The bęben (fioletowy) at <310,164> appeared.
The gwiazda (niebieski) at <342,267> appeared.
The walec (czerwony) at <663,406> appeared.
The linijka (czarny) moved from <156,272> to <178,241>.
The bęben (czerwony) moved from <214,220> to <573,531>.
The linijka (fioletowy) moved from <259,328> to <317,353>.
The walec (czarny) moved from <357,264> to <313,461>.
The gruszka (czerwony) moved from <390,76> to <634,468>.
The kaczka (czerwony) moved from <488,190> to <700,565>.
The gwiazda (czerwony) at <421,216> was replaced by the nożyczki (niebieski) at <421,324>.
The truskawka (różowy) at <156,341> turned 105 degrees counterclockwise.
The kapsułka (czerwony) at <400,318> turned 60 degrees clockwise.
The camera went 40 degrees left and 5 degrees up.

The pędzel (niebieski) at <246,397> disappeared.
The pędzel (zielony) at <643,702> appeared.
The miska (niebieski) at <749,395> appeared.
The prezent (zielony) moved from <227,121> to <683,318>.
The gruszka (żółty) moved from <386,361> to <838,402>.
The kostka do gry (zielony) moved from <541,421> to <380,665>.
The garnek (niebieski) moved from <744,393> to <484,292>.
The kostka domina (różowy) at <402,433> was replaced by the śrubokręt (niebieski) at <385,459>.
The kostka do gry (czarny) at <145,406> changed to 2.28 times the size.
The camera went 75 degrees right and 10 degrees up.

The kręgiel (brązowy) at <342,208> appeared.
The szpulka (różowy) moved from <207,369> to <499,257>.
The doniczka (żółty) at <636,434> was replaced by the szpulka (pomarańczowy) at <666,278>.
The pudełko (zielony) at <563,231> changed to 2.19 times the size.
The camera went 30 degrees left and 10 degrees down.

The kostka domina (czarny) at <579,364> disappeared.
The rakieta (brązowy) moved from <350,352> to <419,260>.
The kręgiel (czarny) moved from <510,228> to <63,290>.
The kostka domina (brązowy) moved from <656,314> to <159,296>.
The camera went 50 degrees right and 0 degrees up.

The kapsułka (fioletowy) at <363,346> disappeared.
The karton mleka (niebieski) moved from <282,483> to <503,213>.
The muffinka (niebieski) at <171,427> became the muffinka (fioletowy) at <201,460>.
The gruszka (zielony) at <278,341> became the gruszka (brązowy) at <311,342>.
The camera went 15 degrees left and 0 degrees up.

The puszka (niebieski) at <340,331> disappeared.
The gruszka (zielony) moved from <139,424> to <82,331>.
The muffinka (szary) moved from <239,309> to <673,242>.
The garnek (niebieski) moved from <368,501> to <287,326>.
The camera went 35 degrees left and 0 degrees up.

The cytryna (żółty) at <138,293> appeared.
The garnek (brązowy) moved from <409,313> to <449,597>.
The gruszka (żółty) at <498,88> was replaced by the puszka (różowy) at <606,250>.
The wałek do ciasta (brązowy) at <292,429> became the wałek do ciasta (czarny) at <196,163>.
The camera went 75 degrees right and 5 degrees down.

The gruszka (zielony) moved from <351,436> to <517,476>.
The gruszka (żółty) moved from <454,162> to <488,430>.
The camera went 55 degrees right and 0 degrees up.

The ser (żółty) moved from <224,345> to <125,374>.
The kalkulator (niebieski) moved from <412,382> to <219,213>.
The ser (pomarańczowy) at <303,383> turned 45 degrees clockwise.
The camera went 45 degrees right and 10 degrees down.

_ _ _ _ _ _ _

Count every line of the records that holds the string "czerwony". Write only the total.

• _ANSWER SPACE_
6